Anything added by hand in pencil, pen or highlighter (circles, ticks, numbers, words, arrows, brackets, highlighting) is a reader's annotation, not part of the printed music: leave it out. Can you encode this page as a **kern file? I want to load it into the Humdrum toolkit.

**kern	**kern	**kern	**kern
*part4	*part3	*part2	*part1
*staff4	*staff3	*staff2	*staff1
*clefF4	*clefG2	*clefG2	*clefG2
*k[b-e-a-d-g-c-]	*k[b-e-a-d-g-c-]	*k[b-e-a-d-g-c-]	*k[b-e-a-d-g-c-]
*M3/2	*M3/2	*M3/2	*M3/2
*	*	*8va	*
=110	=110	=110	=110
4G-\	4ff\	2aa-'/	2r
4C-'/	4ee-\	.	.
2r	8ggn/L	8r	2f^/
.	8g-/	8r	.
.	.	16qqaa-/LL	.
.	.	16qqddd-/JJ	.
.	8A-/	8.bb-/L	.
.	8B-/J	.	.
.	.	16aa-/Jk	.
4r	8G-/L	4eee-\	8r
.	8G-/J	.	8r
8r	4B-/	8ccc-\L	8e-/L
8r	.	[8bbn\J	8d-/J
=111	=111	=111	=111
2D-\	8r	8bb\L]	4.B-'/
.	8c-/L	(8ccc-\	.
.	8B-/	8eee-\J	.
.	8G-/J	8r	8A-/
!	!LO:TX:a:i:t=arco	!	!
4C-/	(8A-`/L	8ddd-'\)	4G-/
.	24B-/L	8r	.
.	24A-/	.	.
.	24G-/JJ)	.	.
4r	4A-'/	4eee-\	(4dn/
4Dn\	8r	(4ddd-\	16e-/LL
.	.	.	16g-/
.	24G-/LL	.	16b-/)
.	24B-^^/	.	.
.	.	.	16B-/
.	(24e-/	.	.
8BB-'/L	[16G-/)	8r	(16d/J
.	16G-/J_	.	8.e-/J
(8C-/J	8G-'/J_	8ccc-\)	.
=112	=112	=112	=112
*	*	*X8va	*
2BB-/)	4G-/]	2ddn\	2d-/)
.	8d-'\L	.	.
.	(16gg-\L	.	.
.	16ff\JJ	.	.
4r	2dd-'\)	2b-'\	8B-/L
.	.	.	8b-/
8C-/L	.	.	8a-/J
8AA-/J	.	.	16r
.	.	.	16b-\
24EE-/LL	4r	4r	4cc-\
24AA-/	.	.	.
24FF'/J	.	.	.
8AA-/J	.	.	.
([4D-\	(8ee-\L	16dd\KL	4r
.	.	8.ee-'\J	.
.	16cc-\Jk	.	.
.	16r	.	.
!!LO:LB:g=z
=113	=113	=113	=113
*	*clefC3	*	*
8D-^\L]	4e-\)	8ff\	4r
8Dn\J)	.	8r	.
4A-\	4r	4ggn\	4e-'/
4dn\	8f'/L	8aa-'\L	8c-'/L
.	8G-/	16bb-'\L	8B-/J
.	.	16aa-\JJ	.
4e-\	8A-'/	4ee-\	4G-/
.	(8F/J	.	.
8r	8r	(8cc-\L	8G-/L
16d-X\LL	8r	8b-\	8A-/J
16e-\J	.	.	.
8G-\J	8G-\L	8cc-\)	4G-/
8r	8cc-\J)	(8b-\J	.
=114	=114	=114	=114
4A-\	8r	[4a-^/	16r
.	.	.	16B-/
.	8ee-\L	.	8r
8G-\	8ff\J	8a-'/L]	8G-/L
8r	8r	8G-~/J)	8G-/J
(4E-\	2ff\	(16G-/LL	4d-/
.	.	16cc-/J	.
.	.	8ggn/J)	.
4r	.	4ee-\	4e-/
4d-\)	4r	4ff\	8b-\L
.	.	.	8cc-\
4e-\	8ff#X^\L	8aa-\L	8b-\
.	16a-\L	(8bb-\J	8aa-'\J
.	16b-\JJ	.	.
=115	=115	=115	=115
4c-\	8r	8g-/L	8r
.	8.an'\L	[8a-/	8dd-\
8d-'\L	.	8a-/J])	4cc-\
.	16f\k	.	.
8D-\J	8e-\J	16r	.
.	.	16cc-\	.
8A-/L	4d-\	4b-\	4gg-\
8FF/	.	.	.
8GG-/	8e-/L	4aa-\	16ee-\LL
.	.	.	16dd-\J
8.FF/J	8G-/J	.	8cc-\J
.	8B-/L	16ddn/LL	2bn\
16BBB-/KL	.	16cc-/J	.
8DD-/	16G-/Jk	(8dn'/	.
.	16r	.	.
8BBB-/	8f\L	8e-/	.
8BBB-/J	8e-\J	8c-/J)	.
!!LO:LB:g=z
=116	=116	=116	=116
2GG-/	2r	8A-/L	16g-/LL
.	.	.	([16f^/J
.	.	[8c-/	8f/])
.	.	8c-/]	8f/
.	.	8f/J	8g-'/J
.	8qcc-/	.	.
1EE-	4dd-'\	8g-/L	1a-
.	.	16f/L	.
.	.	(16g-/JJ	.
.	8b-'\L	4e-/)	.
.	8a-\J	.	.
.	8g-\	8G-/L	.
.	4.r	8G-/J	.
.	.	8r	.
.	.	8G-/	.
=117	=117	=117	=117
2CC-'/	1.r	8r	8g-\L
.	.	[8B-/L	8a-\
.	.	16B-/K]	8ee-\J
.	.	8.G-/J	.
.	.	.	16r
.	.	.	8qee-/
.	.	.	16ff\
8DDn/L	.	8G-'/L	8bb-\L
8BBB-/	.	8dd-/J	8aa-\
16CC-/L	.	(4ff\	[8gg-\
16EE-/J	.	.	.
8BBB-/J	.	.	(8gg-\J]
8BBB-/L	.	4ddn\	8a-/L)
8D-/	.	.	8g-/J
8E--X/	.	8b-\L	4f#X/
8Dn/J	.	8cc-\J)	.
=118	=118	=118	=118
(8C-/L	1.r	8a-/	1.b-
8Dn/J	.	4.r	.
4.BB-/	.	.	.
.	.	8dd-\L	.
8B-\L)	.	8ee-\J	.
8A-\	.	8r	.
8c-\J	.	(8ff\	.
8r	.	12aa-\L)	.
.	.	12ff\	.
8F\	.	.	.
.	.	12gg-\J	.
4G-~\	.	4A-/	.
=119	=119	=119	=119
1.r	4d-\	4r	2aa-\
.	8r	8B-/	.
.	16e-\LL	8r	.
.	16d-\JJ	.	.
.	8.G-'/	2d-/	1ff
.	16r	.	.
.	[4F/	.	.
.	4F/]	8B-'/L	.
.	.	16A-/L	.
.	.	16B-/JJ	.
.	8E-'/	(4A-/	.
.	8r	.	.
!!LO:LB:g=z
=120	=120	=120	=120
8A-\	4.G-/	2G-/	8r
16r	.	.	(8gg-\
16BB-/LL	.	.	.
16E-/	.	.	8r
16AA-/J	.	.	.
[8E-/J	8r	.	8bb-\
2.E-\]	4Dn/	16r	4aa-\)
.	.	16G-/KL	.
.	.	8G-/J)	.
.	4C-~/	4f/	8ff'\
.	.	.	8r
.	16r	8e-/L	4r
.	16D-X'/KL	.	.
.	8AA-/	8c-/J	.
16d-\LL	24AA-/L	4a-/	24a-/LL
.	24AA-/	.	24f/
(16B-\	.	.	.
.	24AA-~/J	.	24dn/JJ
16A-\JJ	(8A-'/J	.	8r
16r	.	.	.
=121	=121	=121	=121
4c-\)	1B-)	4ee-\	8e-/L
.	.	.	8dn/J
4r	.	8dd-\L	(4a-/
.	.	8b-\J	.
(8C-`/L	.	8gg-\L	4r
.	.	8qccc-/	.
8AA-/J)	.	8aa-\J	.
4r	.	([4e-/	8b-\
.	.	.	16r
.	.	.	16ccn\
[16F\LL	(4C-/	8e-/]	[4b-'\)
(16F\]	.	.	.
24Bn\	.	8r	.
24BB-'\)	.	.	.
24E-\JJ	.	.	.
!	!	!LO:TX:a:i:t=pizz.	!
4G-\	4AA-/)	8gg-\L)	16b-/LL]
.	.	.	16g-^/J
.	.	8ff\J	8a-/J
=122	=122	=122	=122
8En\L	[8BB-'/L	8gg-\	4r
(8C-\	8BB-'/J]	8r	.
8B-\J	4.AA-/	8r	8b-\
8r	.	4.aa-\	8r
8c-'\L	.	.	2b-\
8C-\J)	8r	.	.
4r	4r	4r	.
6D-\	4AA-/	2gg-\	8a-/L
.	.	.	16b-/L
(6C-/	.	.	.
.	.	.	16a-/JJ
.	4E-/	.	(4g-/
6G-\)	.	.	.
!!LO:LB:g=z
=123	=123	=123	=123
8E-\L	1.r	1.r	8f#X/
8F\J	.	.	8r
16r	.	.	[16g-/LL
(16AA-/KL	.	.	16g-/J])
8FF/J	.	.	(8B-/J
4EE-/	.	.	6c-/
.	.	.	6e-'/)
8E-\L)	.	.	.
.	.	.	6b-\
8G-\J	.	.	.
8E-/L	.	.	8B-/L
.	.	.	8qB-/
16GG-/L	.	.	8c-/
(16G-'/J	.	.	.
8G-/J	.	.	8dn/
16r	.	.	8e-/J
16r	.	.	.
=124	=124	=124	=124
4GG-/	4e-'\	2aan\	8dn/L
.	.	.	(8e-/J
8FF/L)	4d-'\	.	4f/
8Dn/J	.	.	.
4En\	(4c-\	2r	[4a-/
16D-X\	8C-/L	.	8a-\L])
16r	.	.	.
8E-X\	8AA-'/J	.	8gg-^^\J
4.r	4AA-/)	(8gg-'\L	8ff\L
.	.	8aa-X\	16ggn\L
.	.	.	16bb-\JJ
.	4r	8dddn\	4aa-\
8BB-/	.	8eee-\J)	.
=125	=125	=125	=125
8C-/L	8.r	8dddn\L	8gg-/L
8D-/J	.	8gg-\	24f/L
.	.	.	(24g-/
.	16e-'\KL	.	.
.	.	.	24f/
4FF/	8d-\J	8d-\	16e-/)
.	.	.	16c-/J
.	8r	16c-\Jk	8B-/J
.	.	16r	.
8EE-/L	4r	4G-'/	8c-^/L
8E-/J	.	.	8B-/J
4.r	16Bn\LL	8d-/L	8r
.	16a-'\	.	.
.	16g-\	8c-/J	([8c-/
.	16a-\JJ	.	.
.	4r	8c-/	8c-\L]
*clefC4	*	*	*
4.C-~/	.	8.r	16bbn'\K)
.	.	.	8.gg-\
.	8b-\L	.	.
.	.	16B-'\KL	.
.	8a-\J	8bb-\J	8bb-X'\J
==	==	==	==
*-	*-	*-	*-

(Task to complete) Extract each line from the rows above that contains the string "kern".

(Worked answer)
Anything added by hand in pencil, pen or highlighter (circles, ticks, numbers, words, arrows, brackets, highlighting) is a reader's annotation, not part of the printed music: leave it out. Can you encode this page as a **kern file? I want to load it into the Humdrum toolkit.
**kern	**kern	**kern	**kern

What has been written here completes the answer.